[Excerpted records Boundary: Start]

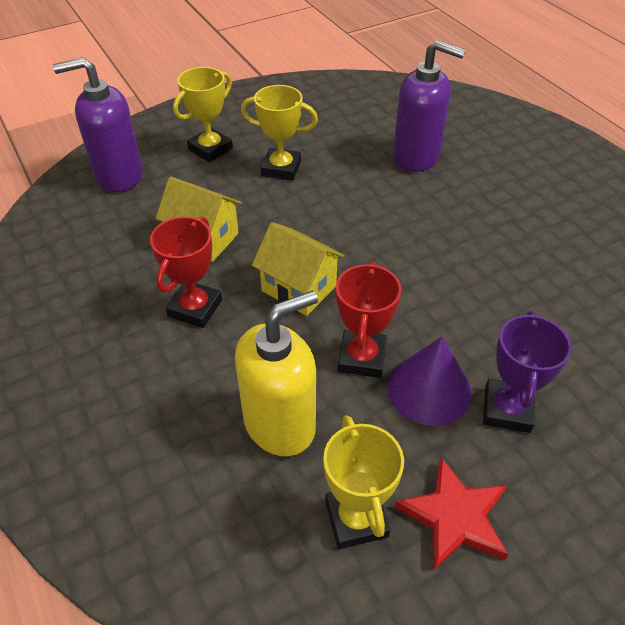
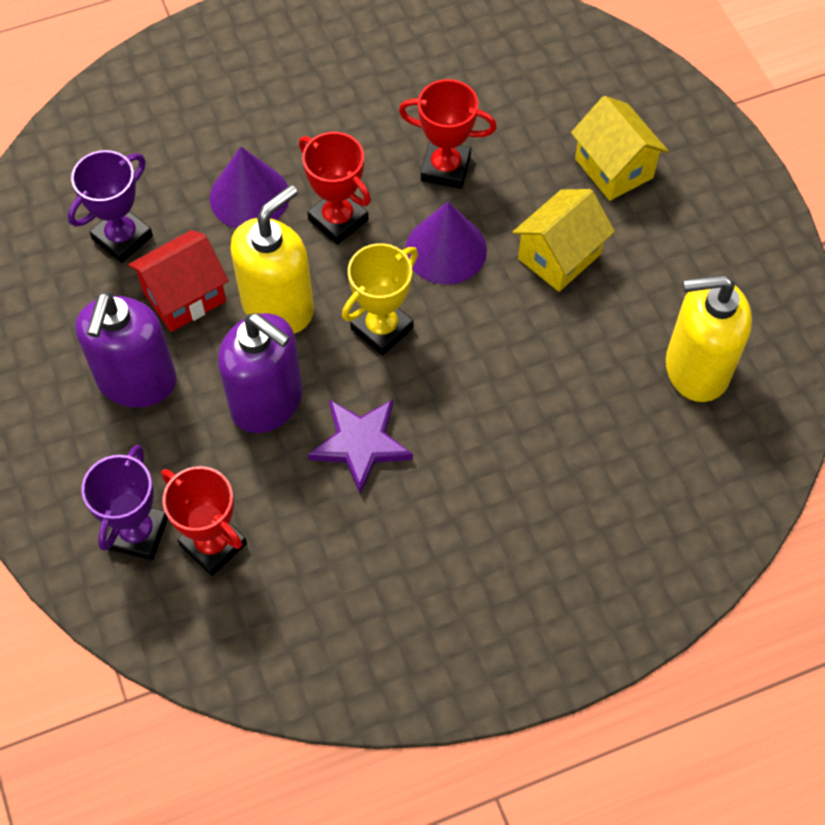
purple cone: 1 -> 2
purple star: 0 -> 1
purple trophy: 1 -> 2
red house: 0 -> 1
red star: 1 -> 0
red trophy: 2 -> 3
yellow soap dispenser: 1 -> 2
yellow trophy: 3 -> 1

[Excerpted records Boundary: End]

Could you reproduce all of the data above exactly and skip any image?

### Output
purple cone: 1 -> 2
purple star: 0 -> 1
purple trophy: 1 -> 2
red house: 0 -> 1
red star: 1 -> 0
red trophy: 2 -> 3
yellow soap dispenser: 1 -> 2
yellow trophy: 3 -> 1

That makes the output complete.